* What is being asked *
Retype exactly the lines below, beginning with the first and ending with the line where "nothing => copa (morado) 290,106" appears.

*** Opening of Provided information ***

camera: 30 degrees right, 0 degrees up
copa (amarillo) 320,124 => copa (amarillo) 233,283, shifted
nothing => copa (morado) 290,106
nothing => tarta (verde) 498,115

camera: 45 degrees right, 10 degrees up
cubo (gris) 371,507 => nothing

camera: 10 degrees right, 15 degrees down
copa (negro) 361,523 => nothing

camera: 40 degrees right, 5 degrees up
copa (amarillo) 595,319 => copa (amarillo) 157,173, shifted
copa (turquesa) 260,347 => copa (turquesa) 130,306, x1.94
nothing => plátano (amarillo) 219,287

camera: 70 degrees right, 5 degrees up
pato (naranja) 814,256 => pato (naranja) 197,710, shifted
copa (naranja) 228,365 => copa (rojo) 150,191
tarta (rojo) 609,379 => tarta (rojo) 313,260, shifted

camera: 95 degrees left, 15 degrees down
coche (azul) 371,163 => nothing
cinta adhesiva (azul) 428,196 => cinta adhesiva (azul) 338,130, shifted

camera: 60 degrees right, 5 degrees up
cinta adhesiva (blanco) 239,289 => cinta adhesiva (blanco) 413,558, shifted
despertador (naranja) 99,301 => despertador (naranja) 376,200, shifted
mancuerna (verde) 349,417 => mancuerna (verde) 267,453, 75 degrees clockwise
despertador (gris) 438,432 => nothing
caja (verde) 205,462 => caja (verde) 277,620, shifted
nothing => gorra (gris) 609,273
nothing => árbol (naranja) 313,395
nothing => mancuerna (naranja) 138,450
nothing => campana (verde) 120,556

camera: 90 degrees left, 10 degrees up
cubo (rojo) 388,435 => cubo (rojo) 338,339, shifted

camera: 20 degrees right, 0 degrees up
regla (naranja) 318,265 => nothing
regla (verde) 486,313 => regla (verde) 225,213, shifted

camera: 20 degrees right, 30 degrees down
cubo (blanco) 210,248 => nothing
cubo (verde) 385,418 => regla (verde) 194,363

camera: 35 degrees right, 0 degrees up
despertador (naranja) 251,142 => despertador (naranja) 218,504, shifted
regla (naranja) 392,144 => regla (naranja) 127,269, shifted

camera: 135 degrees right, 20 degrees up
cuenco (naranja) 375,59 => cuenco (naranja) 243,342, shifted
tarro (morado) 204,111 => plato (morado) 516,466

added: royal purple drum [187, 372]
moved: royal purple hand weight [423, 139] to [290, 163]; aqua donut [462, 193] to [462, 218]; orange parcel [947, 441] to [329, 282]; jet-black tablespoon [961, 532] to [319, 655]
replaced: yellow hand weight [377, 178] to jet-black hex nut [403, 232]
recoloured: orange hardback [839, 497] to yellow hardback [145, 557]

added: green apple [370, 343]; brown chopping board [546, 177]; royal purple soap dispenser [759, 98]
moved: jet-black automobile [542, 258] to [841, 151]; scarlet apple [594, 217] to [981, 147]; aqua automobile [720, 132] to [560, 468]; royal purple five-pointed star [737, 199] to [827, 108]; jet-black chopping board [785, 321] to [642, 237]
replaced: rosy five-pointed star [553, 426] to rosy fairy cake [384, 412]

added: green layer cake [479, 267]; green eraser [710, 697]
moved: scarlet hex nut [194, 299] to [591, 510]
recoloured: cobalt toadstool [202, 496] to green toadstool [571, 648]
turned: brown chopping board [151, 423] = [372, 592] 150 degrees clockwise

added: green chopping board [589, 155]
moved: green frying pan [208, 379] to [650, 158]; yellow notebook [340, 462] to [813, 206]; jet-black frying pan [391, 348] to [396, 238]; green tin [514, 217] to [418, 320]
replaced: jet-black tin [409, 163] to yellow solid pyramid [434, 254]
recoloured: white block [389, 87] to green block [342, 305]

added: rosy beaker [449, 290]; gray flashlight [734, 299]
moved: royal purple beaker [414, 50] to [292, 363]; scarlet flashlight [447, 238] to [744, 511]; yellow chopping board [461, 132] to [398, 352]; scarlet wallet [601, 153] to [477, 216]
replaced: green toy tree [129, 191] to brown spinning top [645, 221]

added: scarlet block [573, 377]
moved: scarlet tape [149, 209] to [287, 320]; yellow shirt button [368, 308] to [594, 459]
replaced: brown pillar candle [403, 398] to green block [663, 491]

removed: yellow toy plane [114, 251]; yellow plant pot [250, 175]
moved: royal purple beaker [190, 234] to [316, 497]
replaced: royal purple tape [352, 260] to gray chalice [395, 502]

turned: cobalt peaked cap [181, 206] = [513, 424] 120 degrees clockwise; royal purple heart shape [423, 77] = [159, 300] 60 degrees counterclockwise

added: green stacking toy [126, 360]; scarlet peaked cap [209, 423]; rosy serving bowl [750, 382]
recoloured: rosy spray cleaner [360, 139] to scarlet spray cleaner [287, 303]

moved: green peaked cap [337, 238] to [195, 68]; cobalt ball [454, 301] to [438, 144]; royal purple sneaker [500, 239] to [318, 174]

*** Close of Provided information ***

* Output for this exercise *
camera: 30 degrees right, 0 degrees up
copa (amarillo) 320,124 => copa (amarillo) 233,283, shifted
nothing => copa (morado) 290,106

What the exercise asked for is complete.